[Data records]
+---+

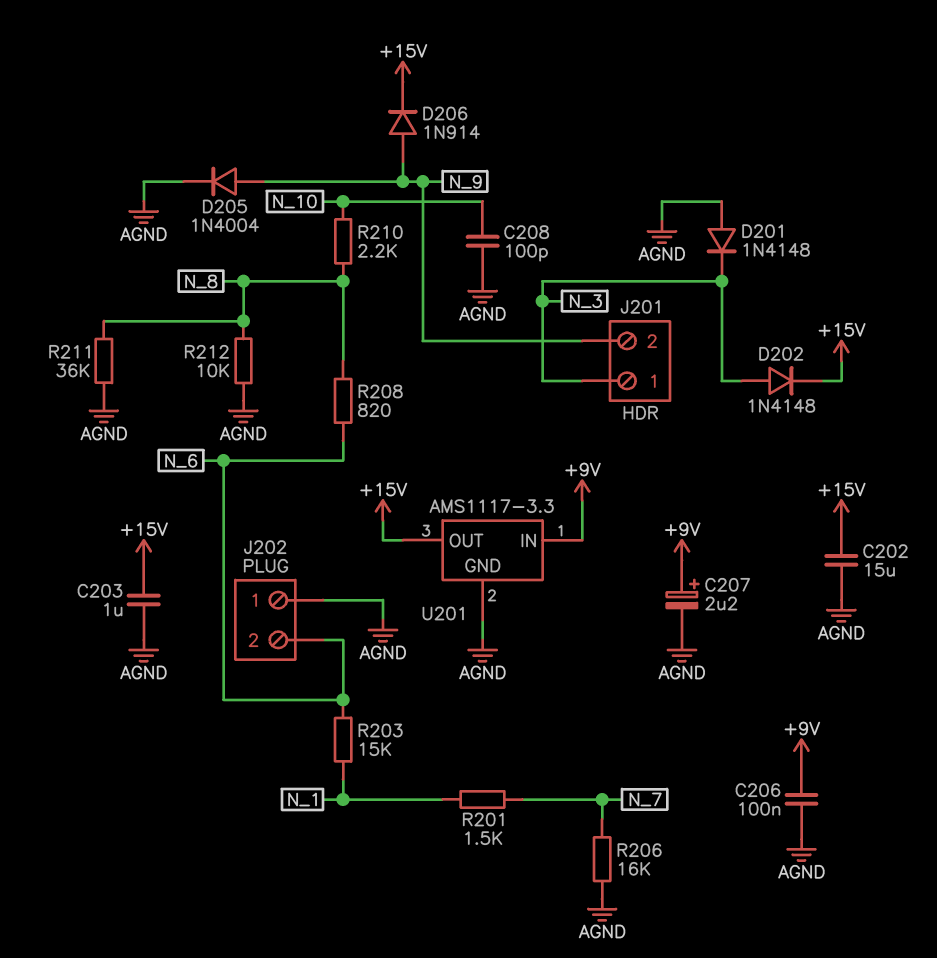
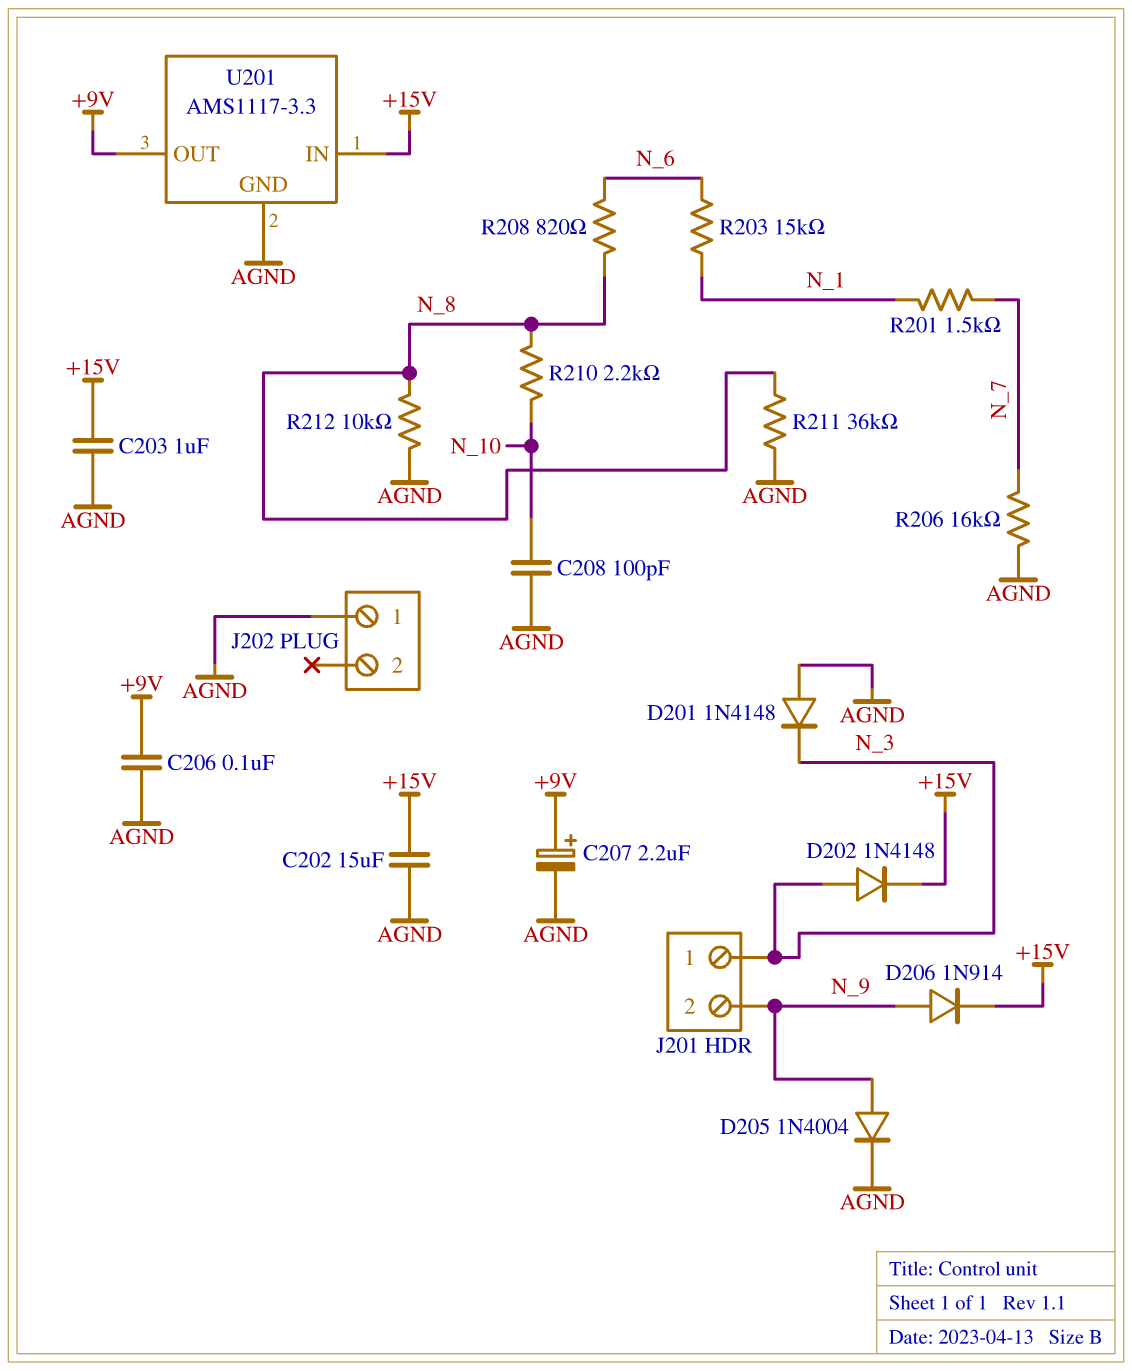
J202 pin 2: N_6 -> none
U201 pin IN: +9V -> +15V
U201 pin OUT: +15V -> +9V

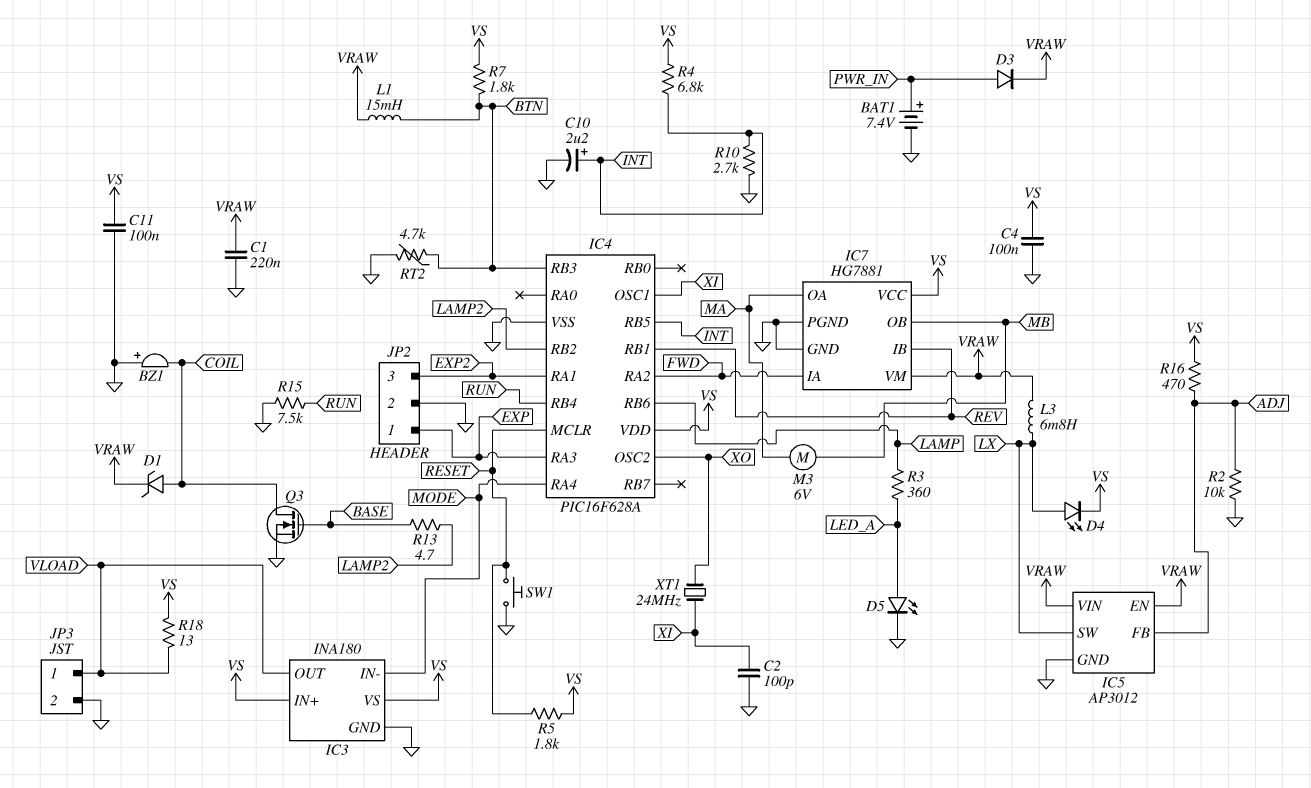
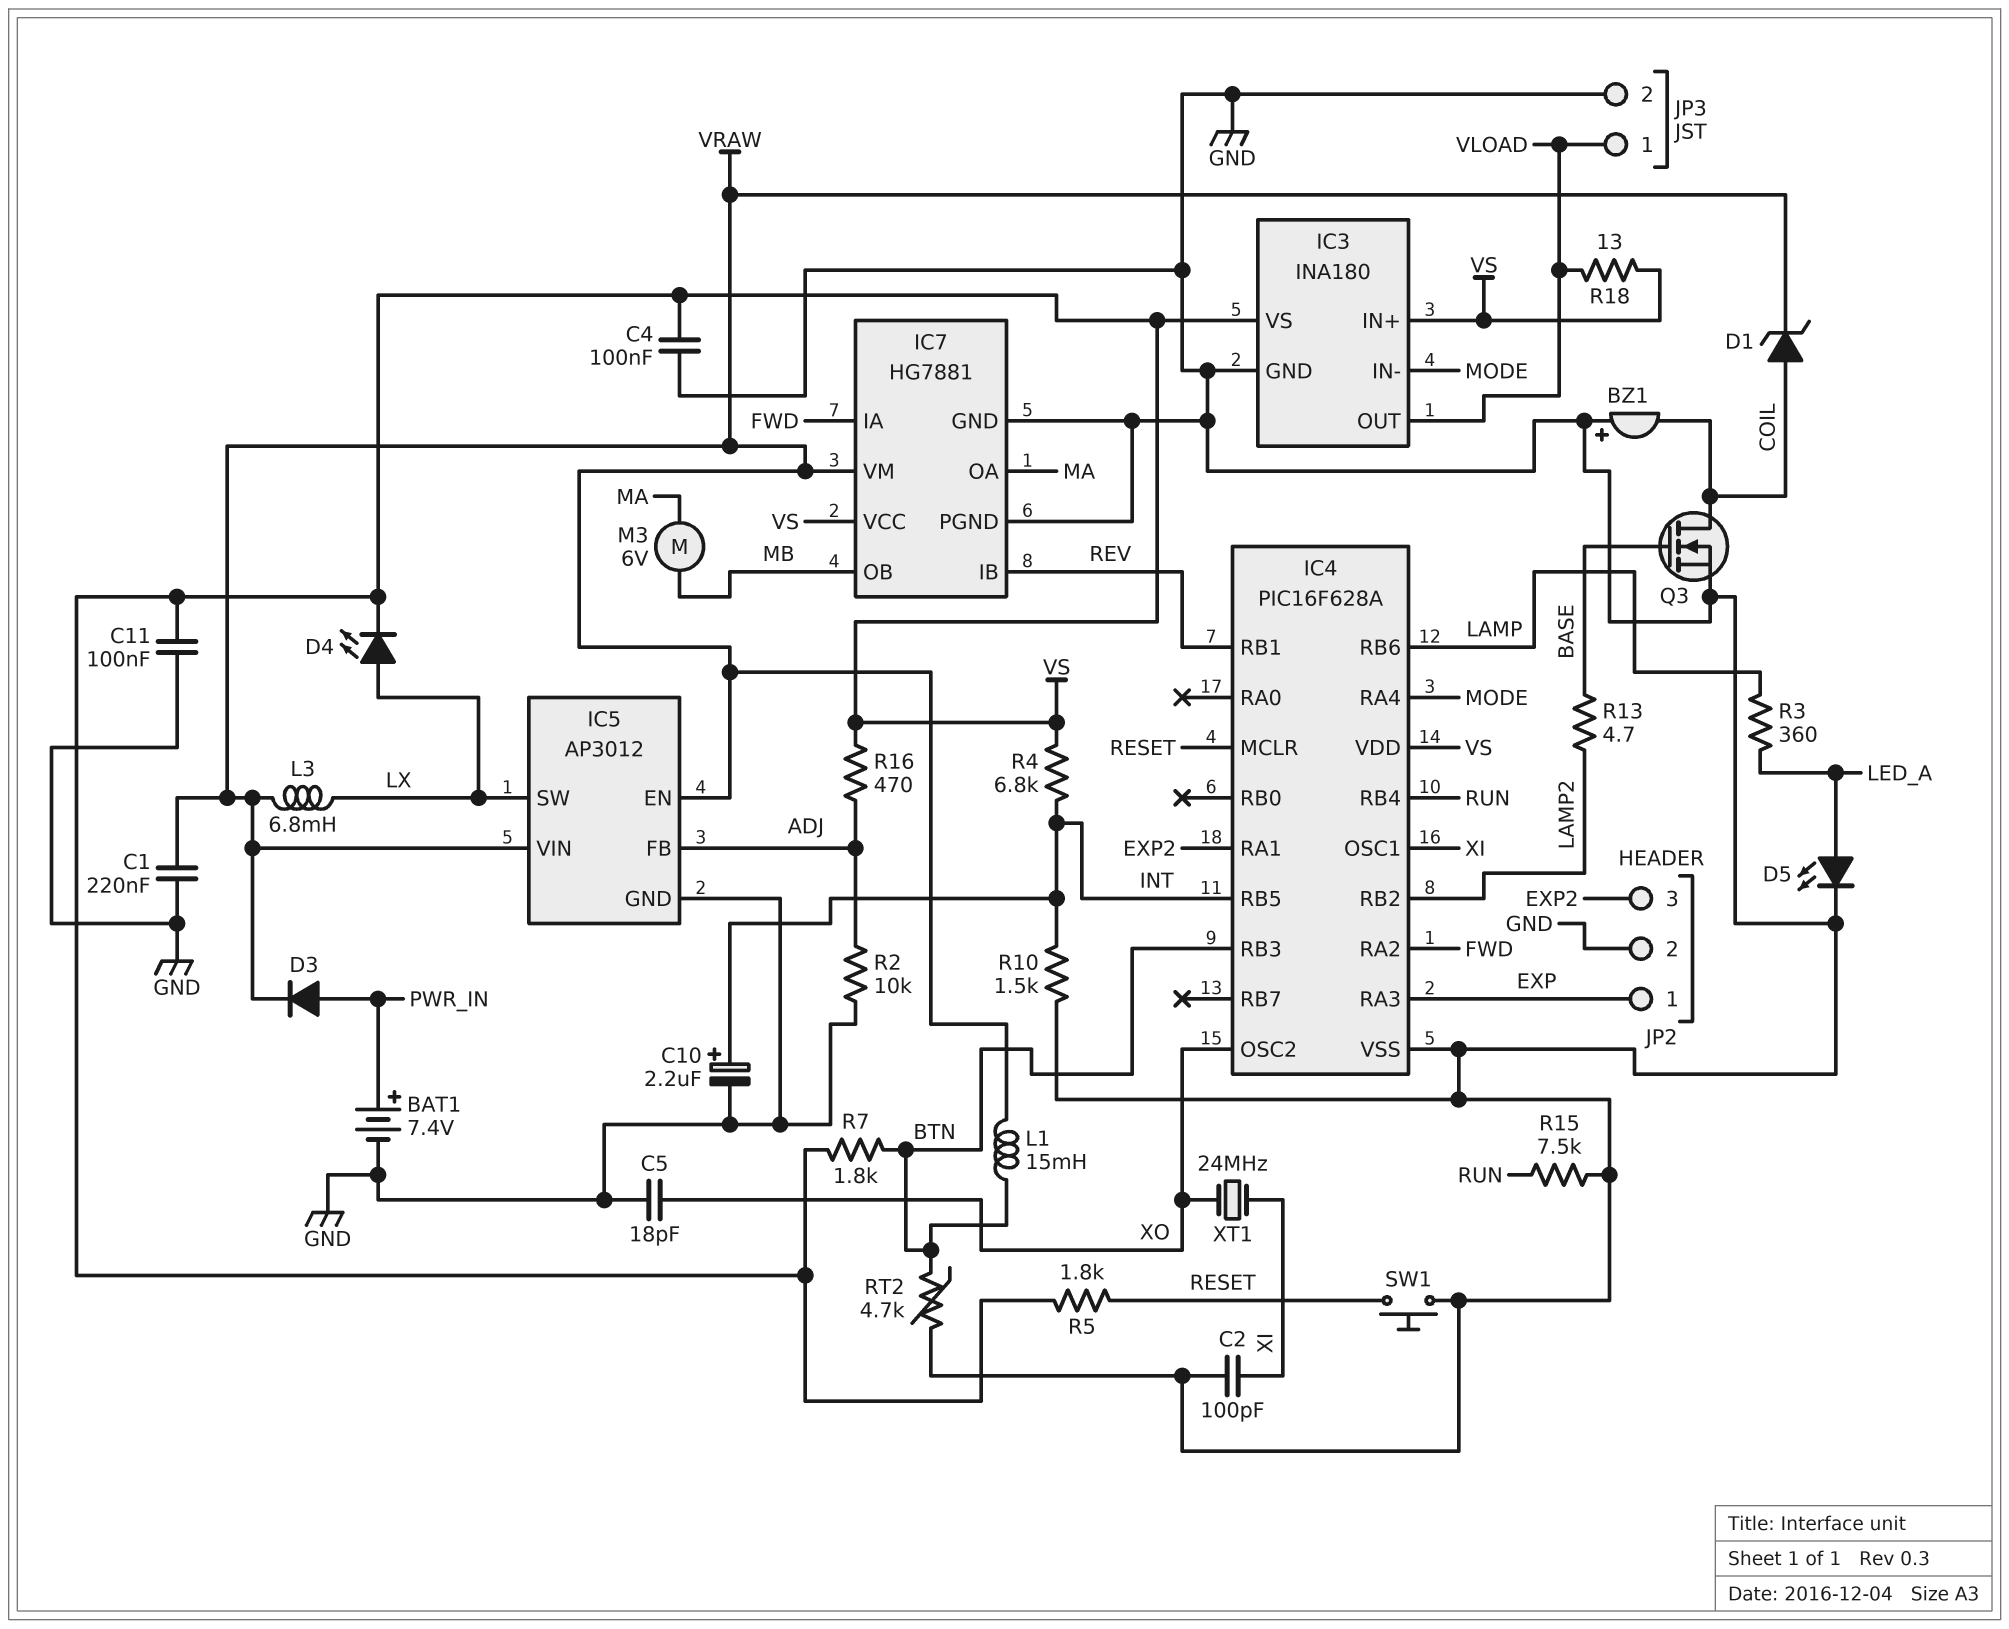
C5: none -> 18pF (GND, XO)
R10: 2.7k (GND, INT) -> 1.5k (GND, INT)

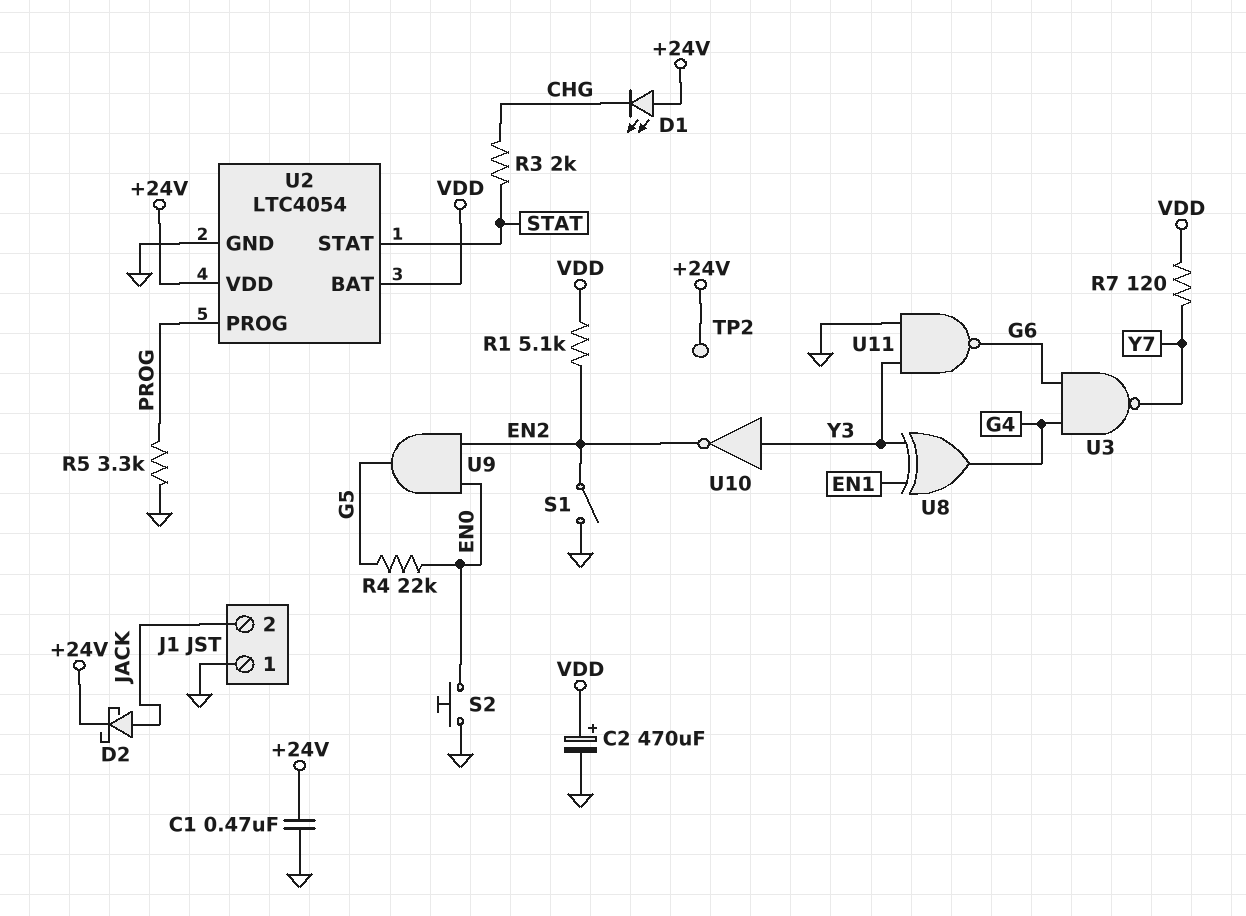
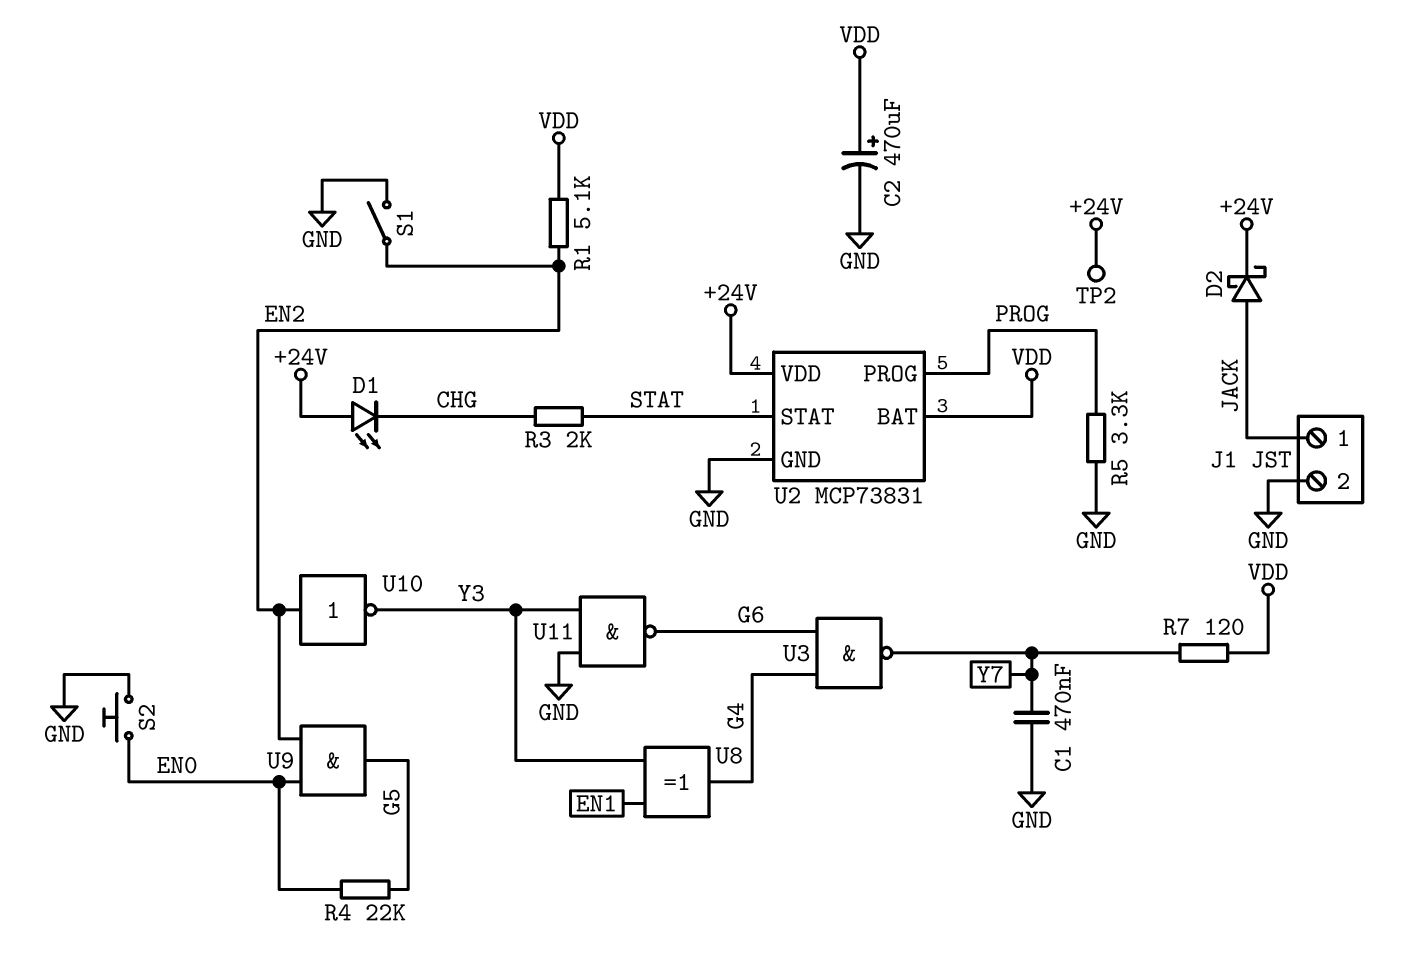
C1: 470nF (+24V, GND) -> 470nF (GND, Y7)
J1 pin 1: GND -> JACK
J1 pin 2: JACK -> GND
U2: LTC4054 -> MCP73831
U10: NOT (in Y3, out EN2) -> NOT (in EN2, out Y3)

+---+

• [Brief]: In the records above, locate the line that contains "J1 pin 2: JACK -> GND". Repeat it and every line after it, exactly, and nothing else.

• [Exercise answer]:
J1 pin 2: JACK -> GND
U2: LTC4054 -> MCP73831
U10: NOT (in Y3, out EN2) -> NOT (in EN2, out Y3)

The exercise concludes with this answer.